#### Your objective:
Once the line with "(243, 291) = (770, 296): pink" is found in the entries below, repeat it and each following line exactly, up to and including the line with "(235, 143) = (521, 135): purple cone -> none". Add no other lines.

───── Dataset extract

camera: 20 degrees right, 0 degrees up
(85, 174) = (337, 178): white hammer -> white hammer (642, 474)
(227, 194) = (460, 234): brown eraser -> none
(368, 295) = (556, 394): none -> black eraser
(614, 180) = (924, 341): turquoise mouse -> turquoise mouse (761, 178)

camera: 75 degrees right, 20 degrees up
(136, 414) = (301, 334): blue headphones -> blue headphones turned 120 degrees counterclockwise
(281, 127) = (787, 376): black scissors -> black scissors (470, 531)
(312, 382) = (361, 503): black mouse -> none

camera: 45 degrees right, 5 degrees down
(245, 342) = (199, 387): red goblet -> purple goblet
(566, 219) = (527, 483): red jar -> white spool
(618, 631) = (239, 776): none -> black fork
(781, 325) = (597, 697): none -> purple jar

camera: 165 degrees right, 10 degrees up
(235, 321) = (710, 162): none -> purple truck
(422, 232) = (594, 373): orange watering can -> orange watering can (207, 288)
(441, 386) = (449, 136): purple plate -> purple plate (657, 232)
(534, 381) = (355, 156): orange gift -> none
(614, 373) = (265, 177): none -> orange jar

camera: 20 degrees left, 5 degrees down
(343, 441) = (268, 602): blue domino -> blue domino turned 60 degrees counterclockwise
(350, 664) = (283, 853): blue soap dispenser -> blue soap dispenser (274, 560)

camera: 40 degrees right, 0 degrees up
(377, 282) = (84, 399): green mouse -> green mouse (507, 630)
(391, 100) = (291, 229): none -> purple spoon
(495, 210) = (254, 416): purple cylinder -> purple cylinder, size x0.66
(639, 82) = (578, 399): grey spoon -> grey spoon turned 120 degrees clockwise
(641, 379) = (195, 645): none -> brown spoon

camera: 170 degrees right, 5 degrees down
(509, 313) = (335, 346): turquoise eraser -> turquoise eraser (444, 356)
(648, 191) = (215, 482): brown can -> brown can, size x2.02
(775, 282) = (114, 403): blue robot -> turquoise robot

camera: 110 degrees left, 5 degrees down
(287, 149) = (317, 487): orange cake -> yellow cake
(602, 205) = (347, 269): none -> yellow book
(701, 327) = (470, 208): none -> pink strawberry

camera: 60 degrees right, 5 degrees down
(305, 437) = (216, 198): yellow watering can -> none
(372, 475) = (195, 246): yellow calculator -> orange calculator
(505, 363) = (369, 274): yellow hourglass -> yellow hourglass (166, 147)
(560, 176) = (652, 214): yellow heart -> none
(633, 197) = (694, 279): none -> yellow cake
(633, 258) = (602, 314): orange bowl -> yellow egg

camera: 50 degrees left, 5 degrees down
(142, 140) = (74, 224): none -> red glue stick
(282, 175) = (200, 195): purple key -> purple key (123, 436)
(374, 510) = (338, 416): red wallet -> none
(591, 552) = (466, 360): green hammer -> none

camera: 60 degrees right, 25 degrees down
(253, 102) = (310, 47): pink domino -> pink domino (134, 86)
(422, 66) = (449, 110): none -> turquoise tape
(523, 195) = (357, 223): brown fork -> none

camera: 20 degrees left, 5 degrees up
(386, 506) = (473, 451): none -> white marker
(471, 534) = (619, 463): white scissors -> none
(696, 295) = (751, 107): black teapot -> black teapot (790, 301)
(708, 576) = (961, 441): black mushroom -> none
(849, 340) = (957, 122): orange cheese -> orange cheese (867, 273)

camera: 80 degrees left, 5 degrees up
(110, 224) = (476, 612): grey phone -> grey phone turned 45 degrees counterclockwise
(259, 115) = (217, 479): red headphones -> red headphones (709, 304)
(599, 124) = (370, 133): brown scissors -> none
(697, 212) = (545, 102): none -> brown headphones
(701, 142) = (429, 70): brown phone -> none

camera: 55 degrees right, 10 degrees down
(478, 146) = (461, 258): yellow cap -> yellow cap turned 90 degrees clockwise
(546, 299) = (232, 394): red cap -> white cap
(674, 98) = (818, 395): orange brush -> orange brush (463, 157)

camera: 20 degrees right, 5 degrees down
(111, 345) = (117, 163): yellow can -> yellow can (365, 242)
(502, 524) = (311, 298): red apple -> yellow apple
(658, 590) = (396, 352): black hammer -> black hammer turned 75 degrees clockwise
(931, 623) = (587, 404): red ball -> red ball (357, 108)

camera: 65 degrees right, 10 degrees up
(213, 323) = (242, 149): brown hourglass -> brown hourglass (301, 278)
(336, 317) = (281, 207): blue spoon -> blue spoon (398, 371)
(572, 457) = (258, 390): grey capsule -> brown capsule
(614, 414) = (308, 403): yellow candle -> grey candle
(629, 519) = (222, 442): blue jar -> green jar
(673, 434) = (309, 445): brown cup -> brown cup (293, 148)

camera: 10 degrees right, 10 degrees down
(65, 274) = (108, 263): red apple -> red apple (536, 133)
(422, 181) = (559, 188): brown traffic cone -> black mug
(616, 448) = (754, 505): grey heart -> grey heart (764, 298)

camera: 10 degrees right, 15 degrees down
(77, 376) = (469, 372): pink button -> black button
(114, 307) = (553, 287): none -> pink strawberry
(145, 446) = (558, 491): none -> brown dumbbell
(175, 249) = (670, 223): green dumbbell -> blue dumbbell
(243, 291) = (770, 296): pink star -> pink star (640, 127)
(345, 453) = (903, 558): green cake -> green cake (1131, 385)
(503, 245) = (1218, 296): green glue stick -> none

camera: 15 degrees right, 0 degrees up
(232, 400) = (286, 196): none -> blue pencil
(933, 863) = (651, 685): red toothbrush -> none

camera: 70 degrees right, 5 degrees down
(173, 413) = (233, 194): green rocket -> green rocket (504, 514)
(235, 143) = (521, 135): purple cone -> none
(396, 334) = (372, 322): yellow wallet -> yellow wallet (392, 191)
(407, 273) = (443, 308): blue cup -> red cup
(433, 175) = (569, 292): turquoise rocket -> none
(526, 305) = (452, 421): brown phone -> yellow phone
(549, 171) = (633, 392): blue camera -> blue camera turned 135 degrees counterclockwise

──────────

#### Answer:
(243, 291) = (770, 296): pink star -> pink star (640, 127)
(345, 453) = (903, 558): green cake -> green cake (1131, 385)
(503, 245) = (1218, 296): green glue stick -> none

camera: 15 degrees right, 0 degrees up
(232, 400) = (286, 196): none -> blue pencil
(933, 863) = (651, 685): red toothbrush -> none

camera: 70 degrees right, 5 degrees down
(173, 413) = (233, 194): green rocket -> green rocket (504, 514)
(235, 143) = (521, 135): purple cone -> none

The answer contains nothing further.